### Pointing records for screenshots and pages
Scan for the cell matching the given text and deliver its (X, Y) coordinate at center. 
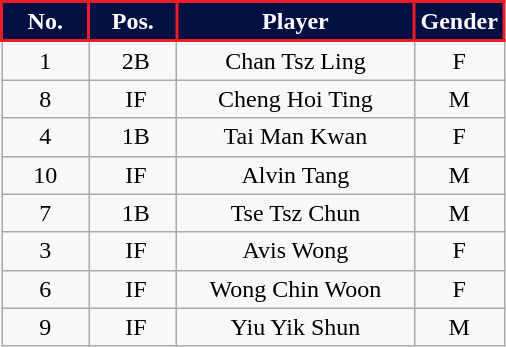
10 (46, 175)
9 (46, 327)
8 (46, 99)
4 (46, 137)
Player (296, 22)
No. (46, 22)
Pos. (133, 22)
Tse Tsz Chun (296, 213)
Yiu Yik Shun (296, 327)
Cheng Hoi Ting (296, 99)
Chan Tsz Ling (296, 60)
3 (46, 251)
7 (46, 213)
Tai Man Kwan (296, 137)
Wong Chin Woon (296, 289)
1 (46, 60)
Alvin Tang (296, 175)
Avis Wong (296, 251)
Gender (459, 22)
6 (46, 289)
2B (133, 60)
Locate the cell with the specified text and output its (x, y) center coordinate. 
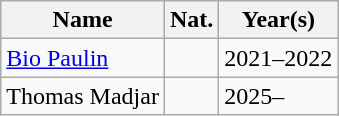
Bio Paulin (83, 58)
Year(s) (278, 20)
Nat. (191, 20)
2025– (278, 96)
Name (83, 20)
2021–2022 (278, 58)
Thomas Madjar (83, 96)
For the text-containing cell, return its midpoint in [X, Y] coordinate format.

### What is expected
Express the data above as a numbered list, omitting any blank lines and leaving the pictures out.

### Result of this exercise
1. Scan for the cell matching the given text and deliver its (X, Y) coordinate at center. 
2. 10 (46, 175)
3. 9 (46, 327)
4. 8 (46, 99)
5. 4 (46, 137)
6. Player (296, 22)
7. No. (46, 22)
8. Pos. (133, 22)
9. Tse Tsz Chun (296, 213)
10. Yiu Yik Shun (296, 327)
11. Cheng Hoi Ting (296, 99)
12. Chan Tsz Ling (296, 60)
13. 3 (46, 251)
14. 7 (46, 213)
15. Tai Man Kwan (296, 137)
16. Wong Chin Woon (296, 289)
17. 1 (46, 60)
18. Alvin Tang (296, 175)
19. Avis Wong (296, 251)
20. Gender (459, 22)
21. 6 (46, 289)
22. 2B (133, 60)
23. Locate the cell with the specified text and output its (x, y) center coordinate. 
24. Bio Paulin (83, 58)
25. Year(s) (278, 20)
26. Nat. (191, 20)
27. 2025– (278, 96)
28. Name (83, 20)
29. 2021–2022 (278, 58)
30. Thomas Madjar (83, 96)
31. For the text-containing cell, return its midpoint in [X, Y] coordinate format.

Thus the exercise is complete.